(Data excerpt begins)

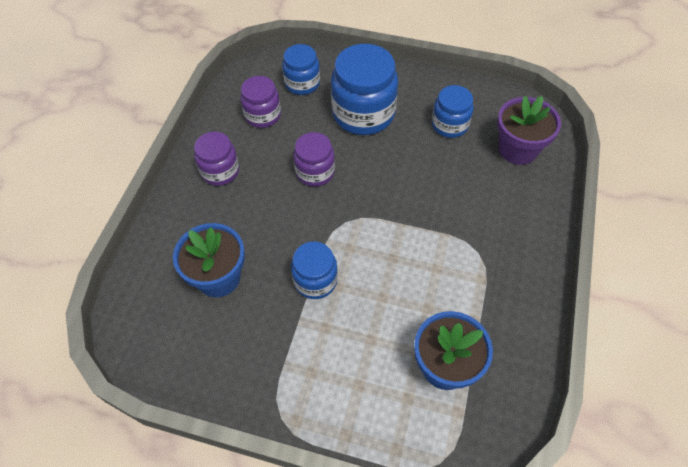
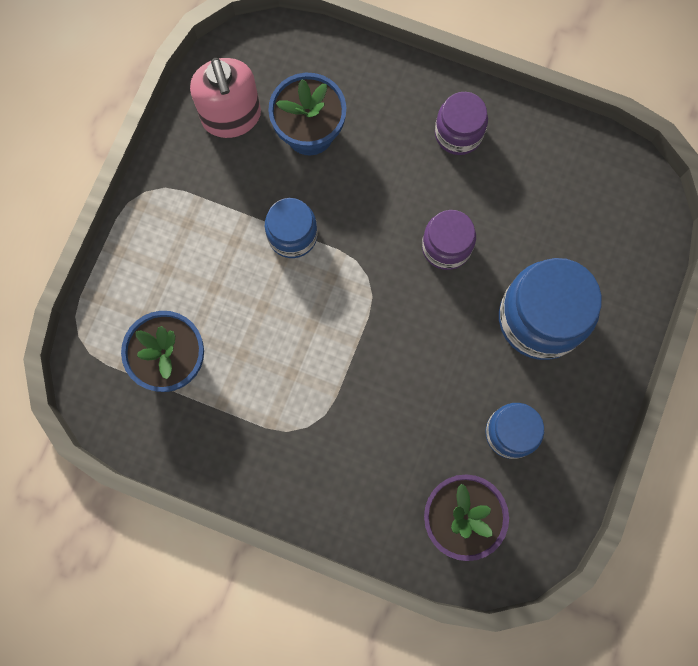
camera: 95 degrees right, 20 degrees up
(202, 345) = (231, 117): none -> pink soap dispenser
(263, 115) = (547, 187): purple jar -> none
(302, 83) = (603, 241): blue jar -> none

(Data excerpt ends)

» **Try it**: Please set down every line of the data above precisely, dropping the images.

» **Result of the task**:
camera: 95 degrees right, 20 degrees up
(202, 345) = (231, 117): none -> pink soap dispenser
(263, 115) = (547, 187): purple jar -> none
(302, 83) = (603, 241): blue jar -> none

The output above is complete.